(Information shown)

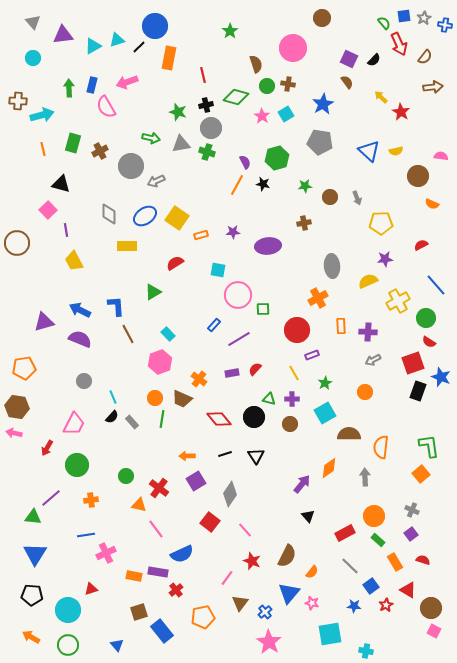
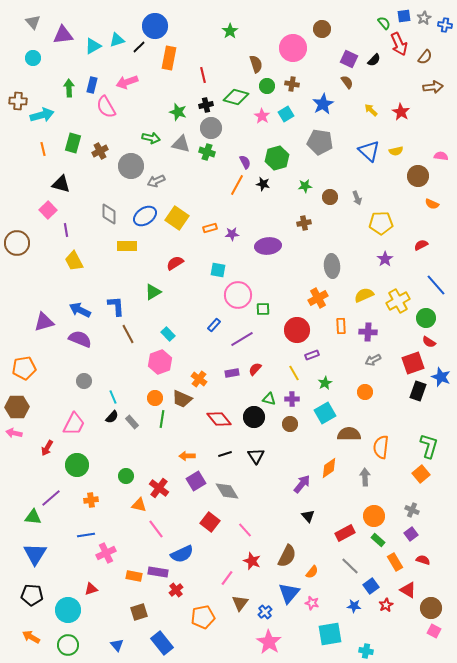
brown circle at (322, 18): moved 11 px down
brown cross at (288, 84): moved 4 px right
yellow arrow at (381, 97): moved 10 px left, 13 px down
gray triangle at (181, 144): rotated 24 degrees clockwise
purple star at (233, 232): moved 1 px left, 2 px down
orange rectangle at (201, 235): moved 9 px right, 7 px up
purple star at (385, 259): rotated 28 degrees counterclockwise
yellow semicircle at (368, 281): moved 4 px left, 14 px down
purple line at (239, 339): moved 3 px right
brown hexagon at (17, 407): rotated 10 degrees counterclockwise
green L-shape at (429, 446): rotated 25 degrees clockwise
gray diamond at (230, 494): moved 3 px left, 3 px up; rotated 65 degrees counterclockwise
blue rectangle at (162, 631): moved 12 px down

(End Information shown)

What the task asks
Beginning with the line that holds "gray diamond at" and ending with the last line of the listing, output every line exactly. Leave out everything else.

Exercise output
gray diamond at (230, 494): moved 3 px left, 3 px up; rotated 65 degrees counterclockwise
blue rectangle at (162, 631): moved 12 px down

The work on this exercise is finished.